■ **WORK REQUIRED**: The result should be every line in the data below that carries the string "tile".

■ **DATA EXTRACT**:
+---+

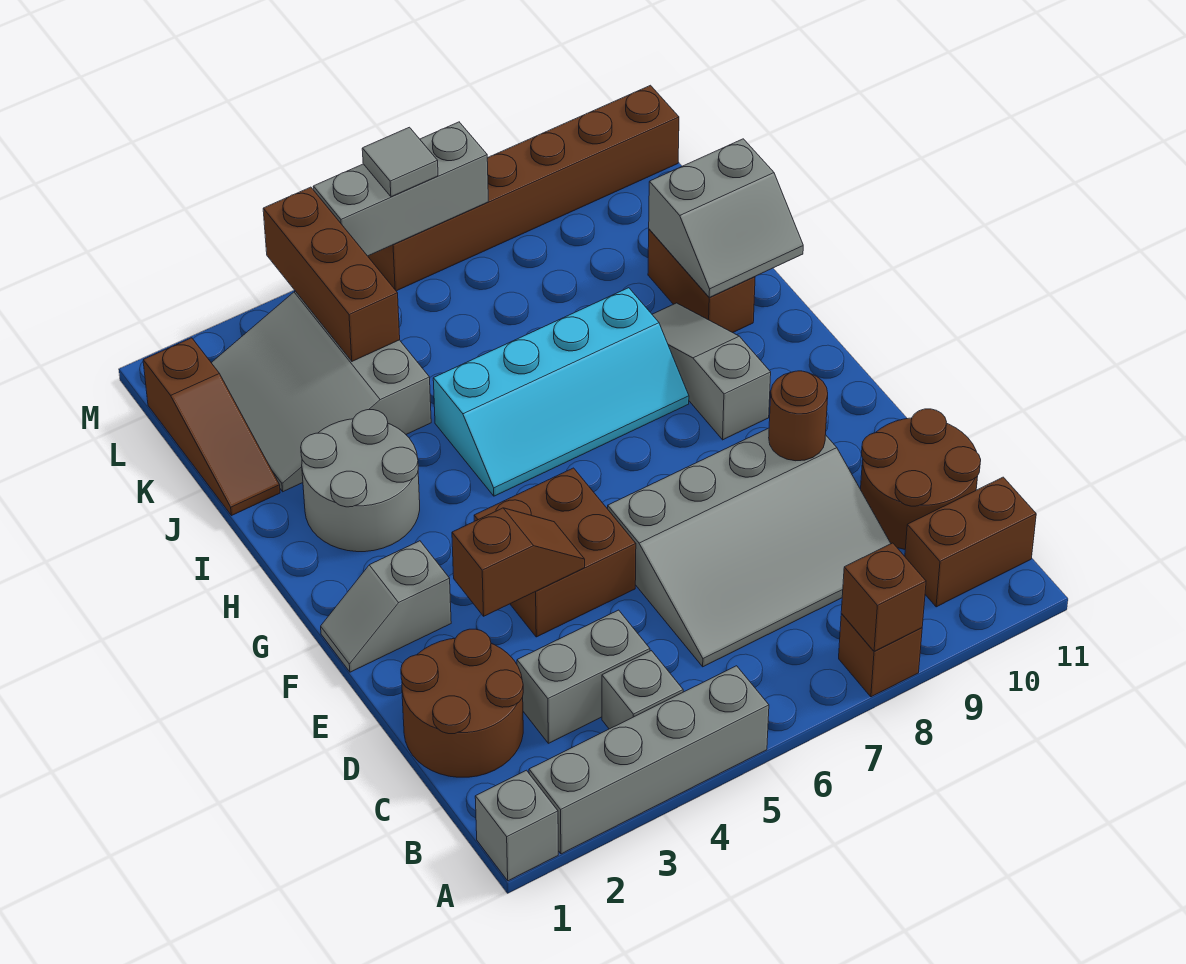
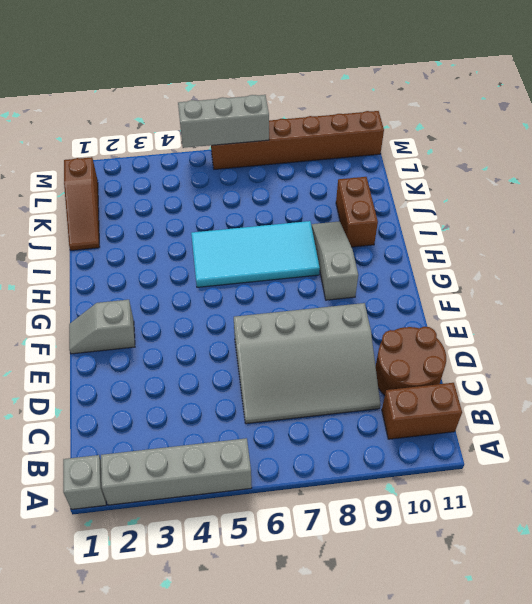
cyan tile H5:I8 level 1 -> cyan slope H5:I8 level 1 top I
none -> brown brick A8 level 1
none -> grey brick B4 level 1
none -> brown round brick C1:D2 level 1

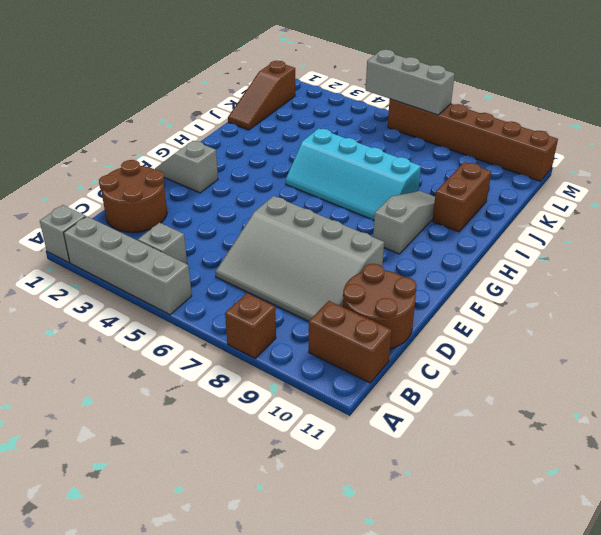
none -> grey brick C3:C4 level 1
none -> brown brick E4:F5 level 1
none -> grey round brick H2:I3 level 1

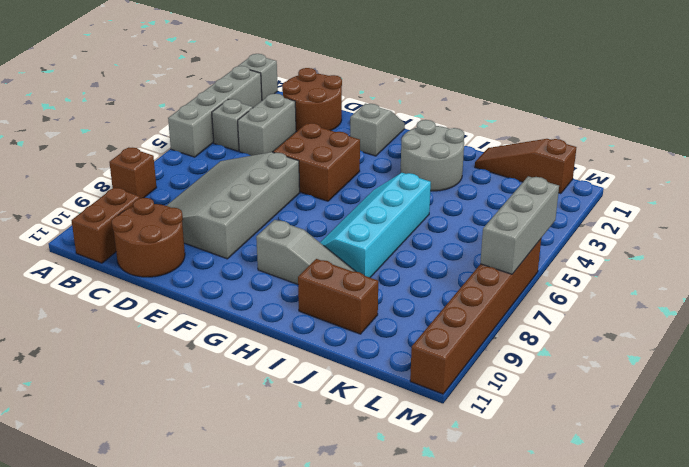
none -> grey slope J2:L4 level 1 top 4
none -> brown brick A8 level 2
none -> brown slope E3:E4 level 2 top 3

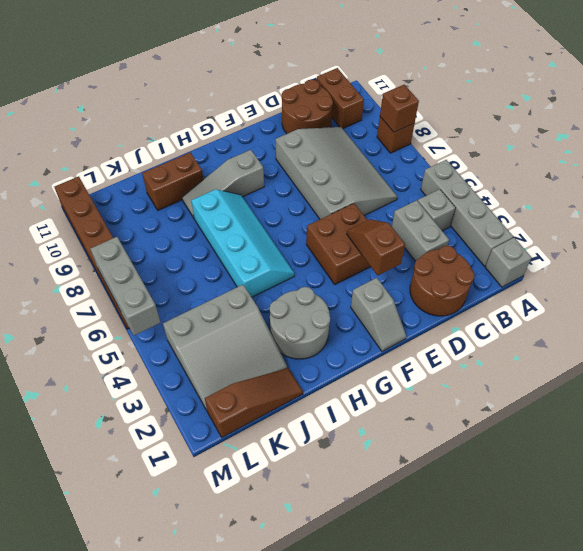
none -> brown round brick E9 level 2
none -> grey slope I10:J11 level 2 top J
none -> brown brick K4:M4 level 2

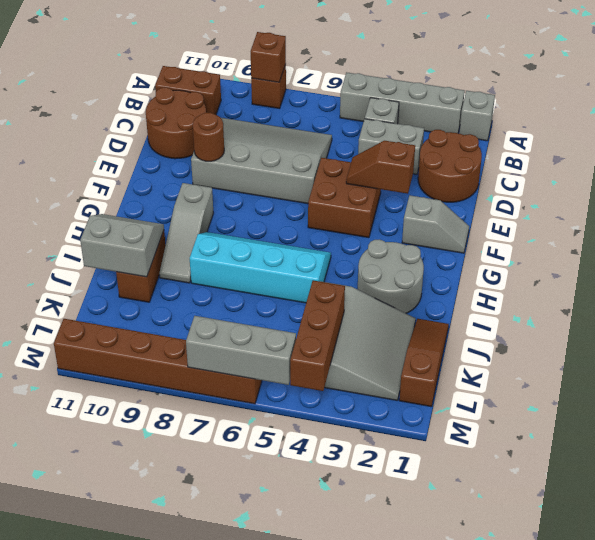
none -> grey tile M6 level 3

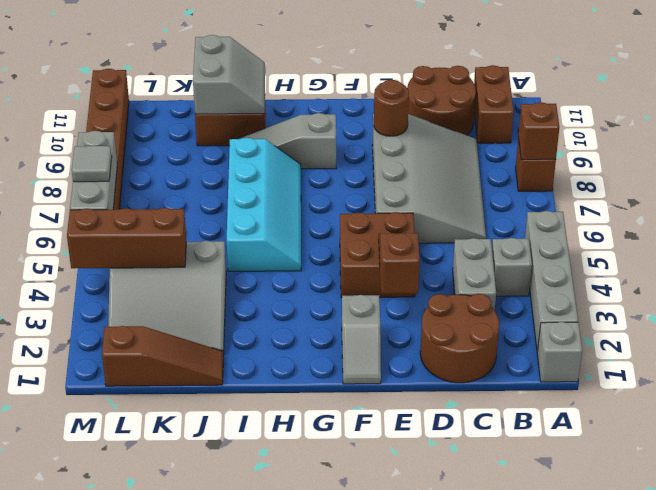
none -> grey round brick H2:I3 level 1

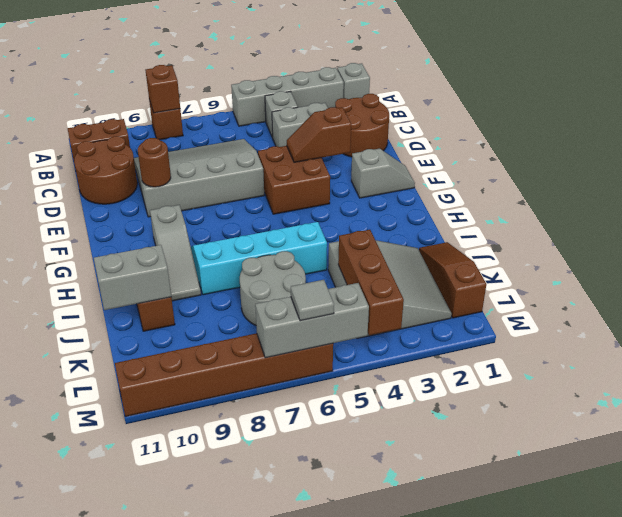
grey round brick J6:K7 level 1 -> grey round brick H2:I3 level 1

+---+

■ **ANSWER**:
cyan tile H5:I8 level 1 -> cyan slope H5:I8 level 1 top I
none -> grey tile M6 level 3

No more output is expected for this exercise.